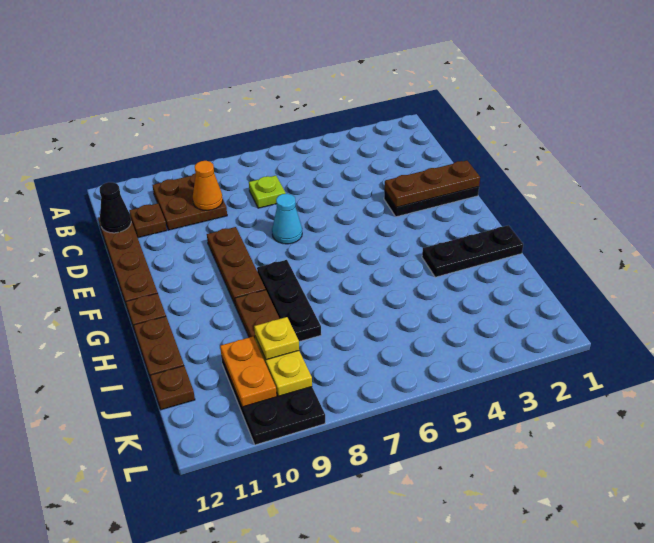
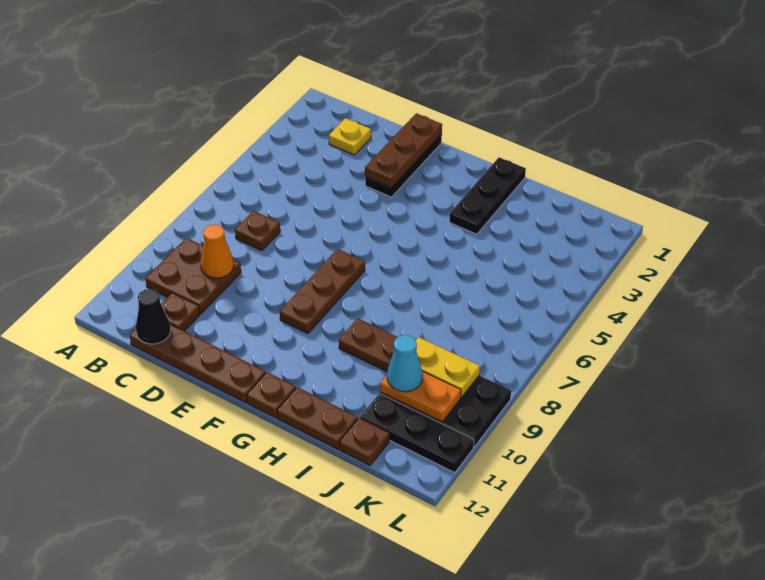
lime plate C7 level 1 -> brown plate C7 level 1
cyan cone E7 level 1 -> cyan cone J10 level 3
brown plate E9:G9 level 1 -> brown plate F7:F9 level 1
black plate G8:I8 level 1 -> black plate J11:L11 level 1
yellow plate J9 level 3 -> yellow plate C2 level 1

--

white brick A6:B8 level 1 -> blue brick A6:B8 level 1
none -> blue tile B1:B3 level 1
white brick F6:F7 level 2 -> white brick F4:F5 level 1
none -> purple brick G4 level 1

EXERCISE GOAL
Give every line of the material that includes the string "brick".

TASK SOLUTION
white brick A6:B8 level 1 -> blue brick A6:B8 level 1
white brick F6:F7 level 2 -> white brick F4:F5 level 1
none -> purple brick G4 level 1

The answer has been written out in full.